> **What is expected**
The data below should be retyped exactly, with the pictures left out.

> **Supplied data**
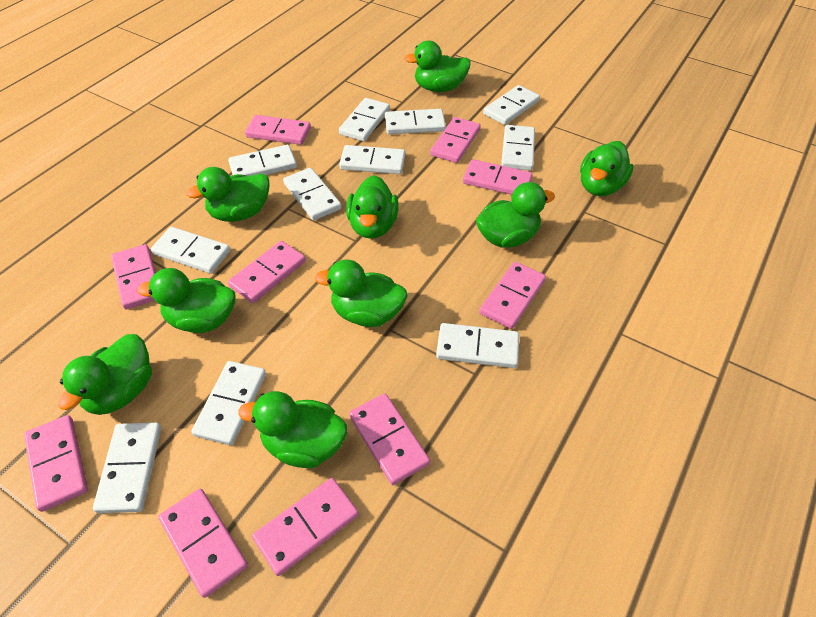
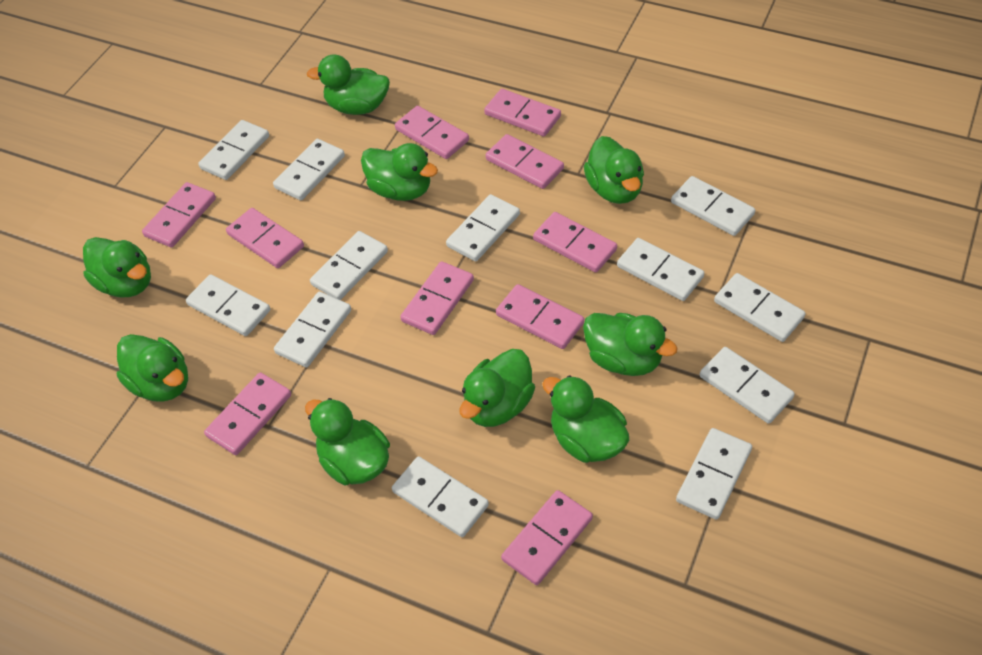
white domino: 11 -> 12

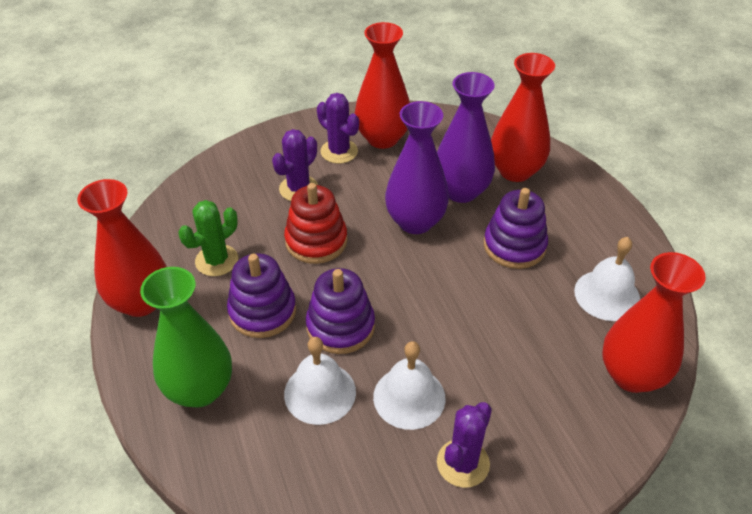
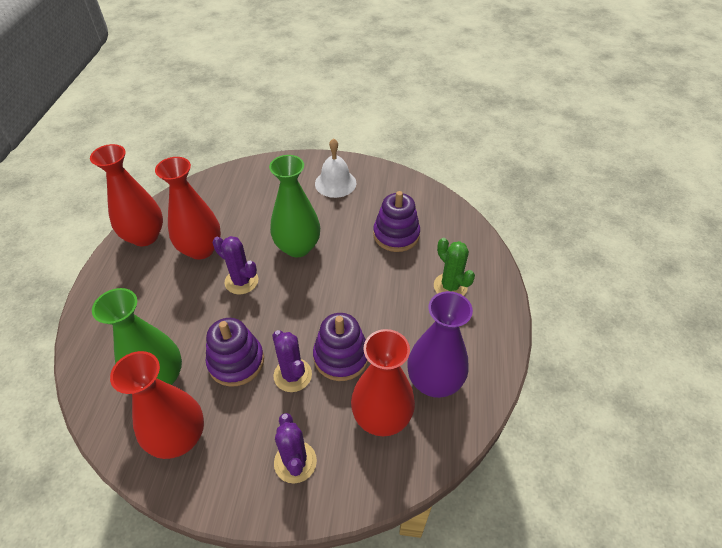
green vase: 1 -> 2
purple vase: 2 -> 1
red stacking toy: 1 -> 0
white bell: 3 -> 1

> **Finished exercise**
white domino: 11 -> 12

green vase: 1 -> 2
purple vase: 2 -> 1
red stacking toy: 1 -> 0
white bell: 3 -> 1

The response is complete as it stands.